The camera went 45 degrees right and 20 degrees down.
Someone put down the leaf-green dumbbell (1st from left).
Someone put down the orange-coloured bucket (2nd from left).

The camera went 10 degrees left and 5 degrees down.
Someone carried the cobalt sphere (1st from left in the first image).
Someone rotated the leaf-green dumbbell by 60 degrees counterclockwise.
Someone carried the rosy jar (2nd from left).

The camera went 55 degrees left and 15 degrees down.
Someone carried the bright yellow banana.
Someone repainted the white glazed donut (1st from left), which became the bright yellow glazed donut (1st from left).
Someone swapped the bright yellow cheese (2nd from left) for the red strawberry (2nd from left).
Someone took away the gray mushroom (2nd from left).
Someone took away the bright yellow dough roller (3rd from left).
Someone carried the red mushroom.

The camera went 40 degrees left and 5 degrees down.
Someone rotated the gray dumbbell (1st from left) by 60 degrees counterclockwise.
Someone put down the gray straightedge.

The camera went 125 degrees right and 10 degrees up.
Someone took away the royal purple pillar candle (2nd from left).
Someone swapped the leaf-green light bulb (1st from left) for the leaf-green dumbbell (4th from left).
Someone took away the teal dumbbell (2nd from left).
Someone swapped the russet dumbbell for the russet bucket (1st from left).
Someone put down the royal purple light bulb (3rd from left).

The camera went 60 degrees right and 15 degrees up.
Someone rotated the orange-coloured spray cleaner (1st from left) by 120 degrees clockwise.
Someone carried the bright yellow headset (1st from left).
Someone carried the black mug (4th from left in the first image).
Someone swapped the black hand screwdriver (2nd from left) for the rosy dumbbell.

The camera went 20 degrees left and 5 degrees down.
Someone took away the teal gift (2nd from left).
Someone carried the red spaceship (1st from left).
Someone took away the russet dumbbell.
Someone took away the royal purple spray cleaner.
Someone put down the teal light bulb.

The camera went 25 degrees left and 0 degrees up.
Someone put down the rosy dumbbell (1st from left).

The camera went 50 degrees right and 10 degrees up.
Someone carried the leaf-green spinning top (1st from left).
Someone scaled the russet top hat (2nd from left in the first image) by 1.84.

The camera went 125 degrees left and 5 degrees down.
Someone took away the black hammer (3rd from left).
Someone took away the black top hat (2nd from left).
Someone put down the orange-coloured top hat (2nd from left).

☆ ☆ ☆ ☆ ☆

WHAT YOU SHOULD DO
Gather from the data above every line with the string "russet".

SOLUTION
Someone swapped the russet dumbbell for the russet bucket (1st from left).
Someone took away the russet dumbbell.
Someone scaled the russet top hat (2nd from left in the first image) by 1.84.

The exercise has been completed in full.